• _TASK INSTRUCTIONS_
Your answer should consist of the lines below that hold the word "none".

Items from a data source
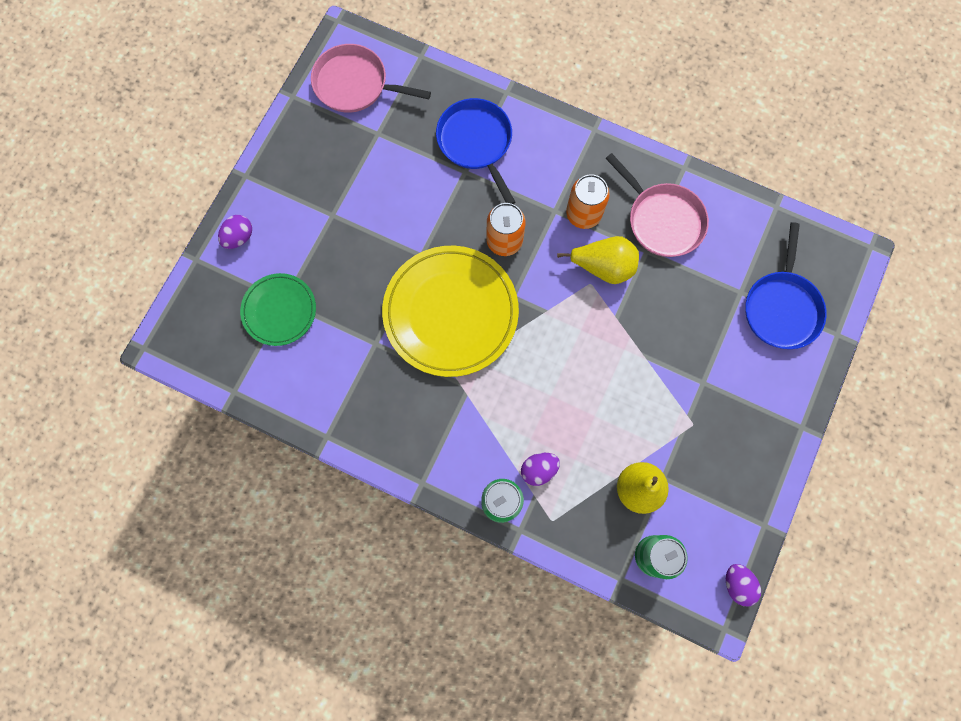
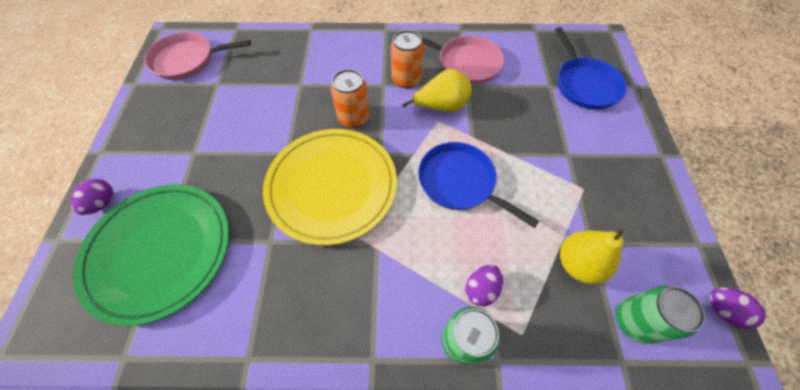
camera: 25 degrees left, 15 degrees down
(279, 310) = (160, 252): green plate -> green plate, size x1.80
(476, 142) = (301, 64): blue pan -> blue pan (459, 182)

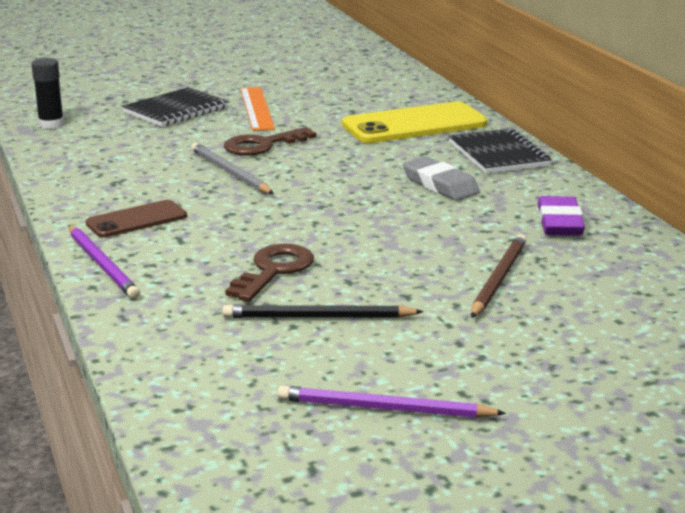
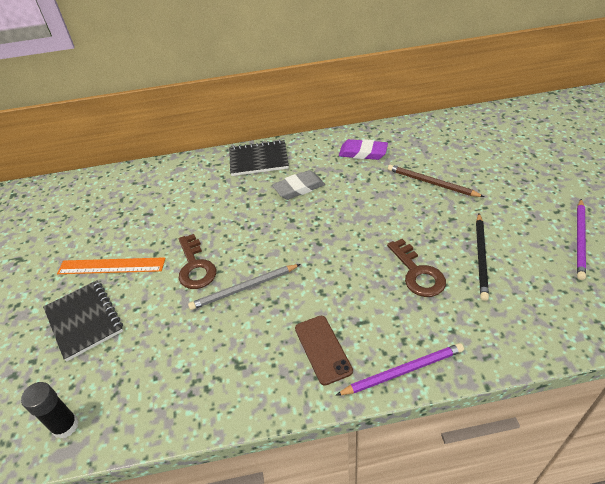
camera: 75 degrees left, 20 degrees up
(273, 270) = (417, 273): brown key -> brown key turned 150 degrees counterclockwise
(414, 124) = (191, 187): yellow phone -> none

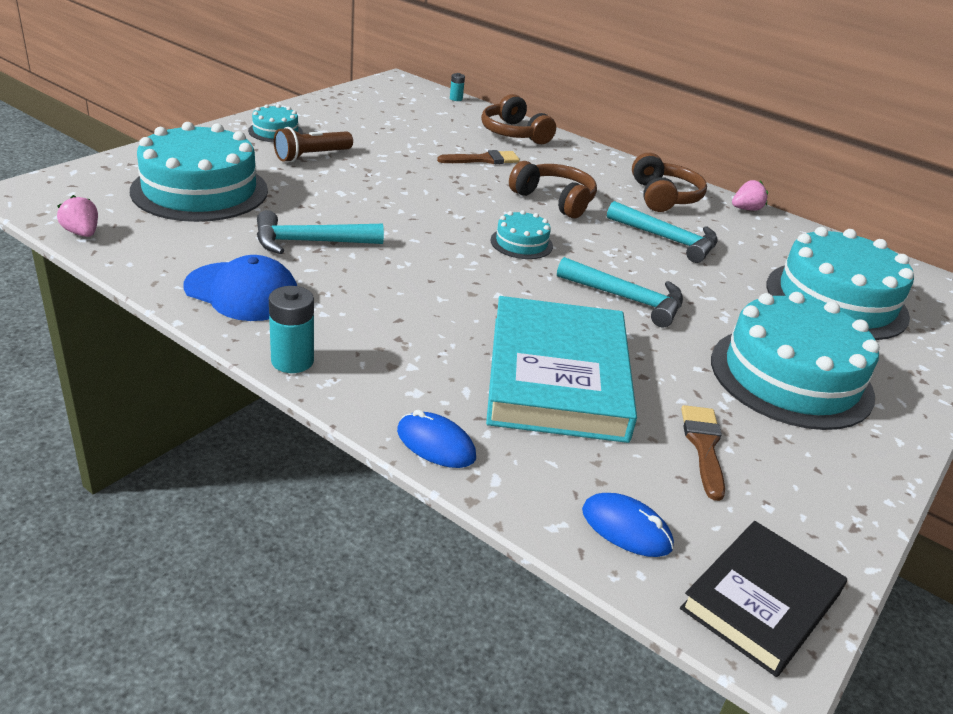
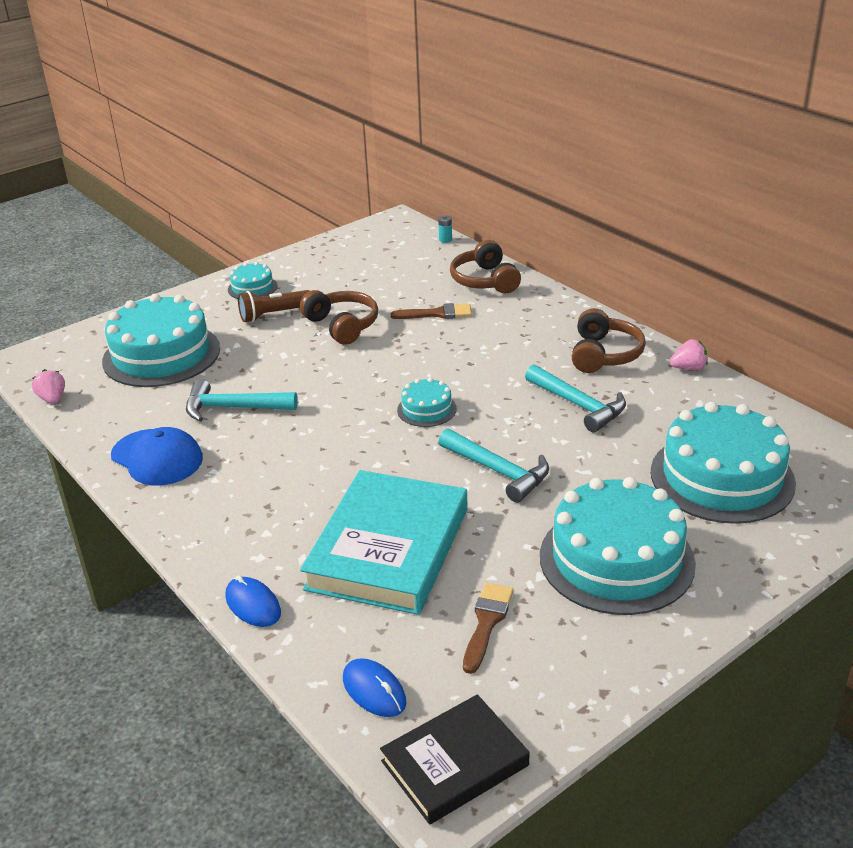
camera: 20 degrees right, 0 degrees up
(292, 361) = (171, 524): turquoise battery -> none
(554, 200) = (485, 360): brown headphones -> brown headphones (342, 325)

• _RESULT OF THIS EXERCISE_
(414, 124) = (191, 187): yellow phone -> none
(292, 361) = (171, 524): turquoise battery -> none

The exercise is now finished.